- **What the task asks**:
Would you transcribe exactly the lines below, starting at the one that contains "orange hourglass [548,309,588,382] -> none" and ending with the last line, both included? Leave out all other lines.

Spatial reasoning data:
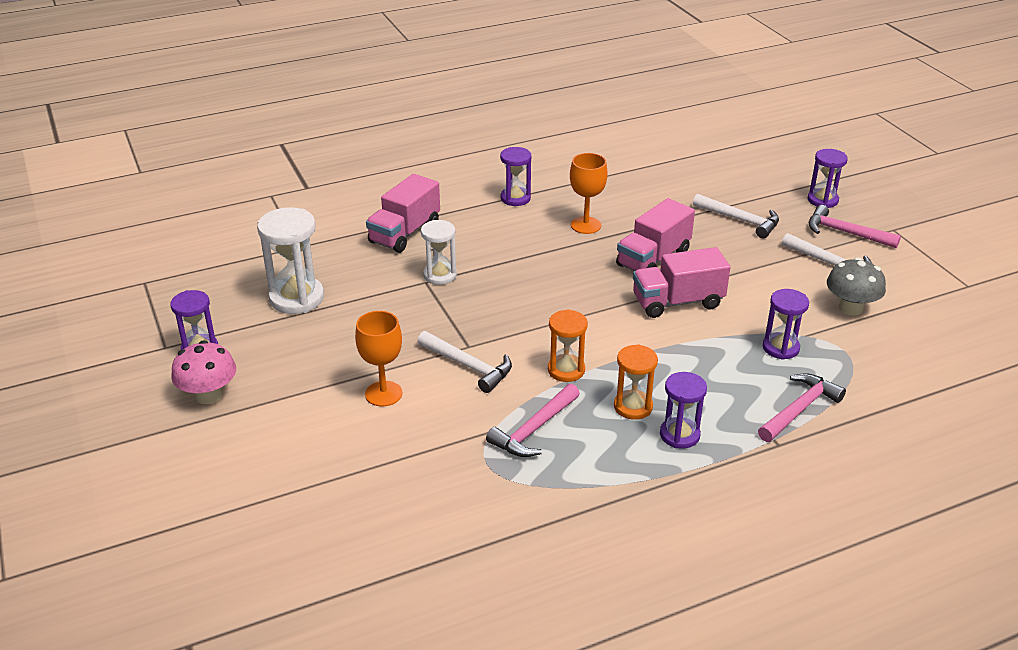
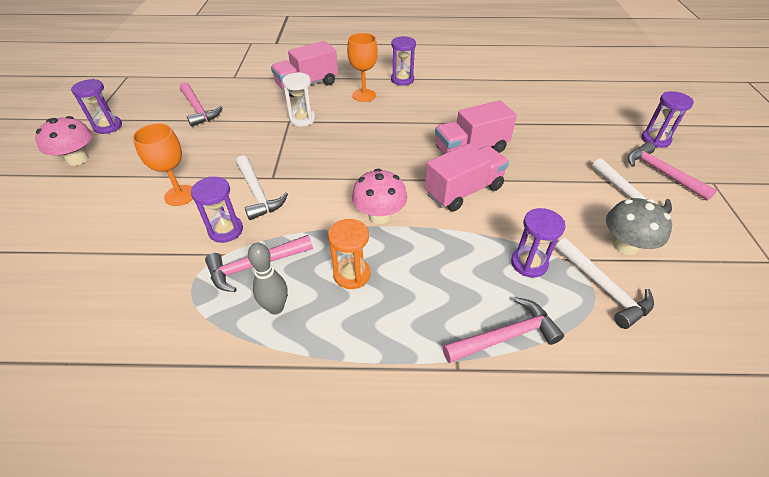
camera: 25 degrees right, 10 degrees up
white hourglass [257,207,324,314] -> pink hammer [180,82,223,127]
orange hourglass [548,309,588,382] -> none
orange goblet [570,153,608,234] -> orange goblet moved to [347,33,378,102]
pink truck [633,247,731,318] -> pink truck turned 135 degrees clockwise [425,143,509,211]
purple hourglass [660,372,707,449] -> purple hourglass moved to [191,177,243,243]
white hammer [693,194,779,238] -> white hammer moved to [555,238,654,329]
none -> grey bowling pin [248,243,288,315]
none -> pink mushroom [352,169,407,224]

- **Task response**:
orange hourglass [548,309,588,382] -> none
orange goblet [570,153,608,234] -> orange goblet moved to [347,33,378,102]
pink truck [633,247,731,318] -> pink truck turned 135 degrees clockwise [425,143,509,211]
purple hourglass [660,372,707,449] -> purple hourglass moved to [191,177,243,243]
white hammer [693,194,779,238] -> white hammer moved to [555,238,654,329]
none -> grey bowling pin [248,243,288,315]
none -> pink mushroom [352,169,407,224]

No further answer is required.